#### Required task:
Extract each line of the material below that contains the string "bass".

[Stored records]
━━━

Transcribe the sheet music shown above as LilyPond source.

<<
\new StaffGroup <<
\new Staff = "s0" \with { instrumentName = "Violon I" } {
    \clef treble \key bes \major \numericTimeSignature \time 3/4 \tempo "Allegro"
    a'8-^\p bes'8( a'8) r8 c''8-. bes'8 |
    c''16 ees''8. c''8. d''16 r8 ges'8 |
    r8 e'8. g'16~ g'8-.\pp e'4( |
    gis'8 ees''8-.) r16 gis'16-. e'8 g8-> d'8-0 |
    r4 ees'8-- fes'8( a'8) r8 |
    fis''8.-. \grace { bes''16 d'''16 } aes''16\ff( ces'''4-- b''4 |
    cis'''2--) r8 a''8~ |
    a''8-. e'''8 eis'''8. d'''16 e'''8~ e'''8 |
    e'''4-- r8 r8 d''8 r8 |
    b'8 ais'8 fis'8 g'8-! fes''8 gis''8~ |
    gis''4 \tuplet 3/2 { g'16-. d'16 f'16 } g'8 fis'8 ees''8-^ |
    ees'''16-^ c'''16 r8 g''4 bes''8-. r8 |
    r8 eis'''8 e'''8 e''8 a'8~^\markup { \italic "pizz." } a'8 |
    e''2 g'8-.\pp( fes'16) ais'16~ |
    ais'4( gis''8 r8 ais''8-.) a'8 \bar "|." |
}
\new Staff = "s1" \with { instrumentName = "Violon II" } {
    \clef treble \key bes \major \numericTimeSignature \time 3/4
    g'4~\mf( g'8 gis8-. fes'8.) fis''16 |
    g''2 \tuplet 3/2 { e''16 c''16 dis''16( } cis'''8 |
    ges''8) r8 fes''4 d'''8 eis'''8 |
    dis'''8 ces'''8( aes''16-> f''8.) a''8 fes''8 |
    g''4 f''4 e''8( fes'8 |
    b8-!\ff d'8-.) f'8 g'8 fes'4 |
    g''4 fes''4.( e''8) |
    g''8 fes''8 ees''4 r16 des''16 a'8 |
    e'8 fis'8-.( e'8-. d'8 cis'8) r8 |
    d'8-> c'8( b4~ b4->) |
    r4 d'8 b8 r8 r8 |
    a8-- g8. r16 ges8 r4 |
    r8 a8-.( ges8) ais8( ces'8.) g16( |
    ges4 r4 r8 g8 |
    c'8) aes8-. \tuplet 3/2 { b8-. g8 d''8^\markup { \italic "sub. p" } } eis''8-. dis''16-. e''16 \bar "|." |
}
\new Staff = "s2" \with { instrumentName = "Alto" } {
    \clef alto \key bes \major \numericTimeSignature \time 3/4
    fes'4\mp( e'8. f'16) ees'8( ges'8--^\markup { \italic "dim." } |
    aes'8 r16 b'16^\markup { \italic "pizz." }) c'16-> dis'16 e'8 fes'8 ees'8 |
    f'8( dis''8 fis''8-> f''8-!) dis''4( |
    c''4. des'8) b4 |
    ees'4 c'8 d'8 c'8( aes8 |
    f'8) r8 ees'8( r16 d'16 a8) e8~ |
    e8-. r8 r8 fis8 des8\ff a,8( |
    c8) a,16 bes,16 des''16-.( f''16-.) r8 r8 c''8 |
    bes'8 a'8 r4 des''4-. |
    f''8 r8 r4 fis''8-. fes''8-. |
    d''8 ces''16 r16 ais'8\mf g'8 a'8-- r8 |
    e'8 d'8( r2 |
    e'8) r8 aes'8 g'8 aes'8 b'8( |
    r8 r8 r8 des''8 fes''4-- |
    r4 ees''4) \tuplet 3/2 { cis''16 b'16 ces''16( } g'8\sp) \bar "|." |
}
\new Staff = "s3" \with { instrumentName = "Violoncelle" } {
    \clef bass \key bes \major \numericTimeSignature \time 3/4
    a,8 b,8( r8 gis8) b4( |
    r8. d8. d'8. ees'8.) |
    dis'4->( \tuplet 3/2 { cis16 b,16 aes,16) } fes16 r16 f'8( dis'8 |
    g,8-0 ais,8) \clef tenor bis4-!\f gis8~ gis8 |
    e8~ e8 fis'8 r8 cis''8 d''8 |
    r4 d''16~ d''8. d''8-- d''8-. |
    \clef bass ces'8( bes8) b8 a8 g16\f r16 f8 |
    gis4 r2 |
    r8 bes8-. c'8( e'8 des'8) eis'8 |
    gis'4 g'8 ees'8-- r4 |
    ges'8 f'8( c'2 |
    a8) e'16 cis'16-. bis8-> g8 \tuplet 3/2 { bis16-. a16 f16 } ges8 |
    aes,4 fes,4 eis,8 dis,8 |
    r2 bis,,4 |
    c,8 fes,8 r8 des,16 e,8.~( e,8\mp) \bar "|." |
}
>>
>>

━━━

#### Response:
    \clef bass \key bes \major \numericTimeSignature \time 3/4
    \clef bass ces'8( bes8) b8 a8 g16\f r16 f8 |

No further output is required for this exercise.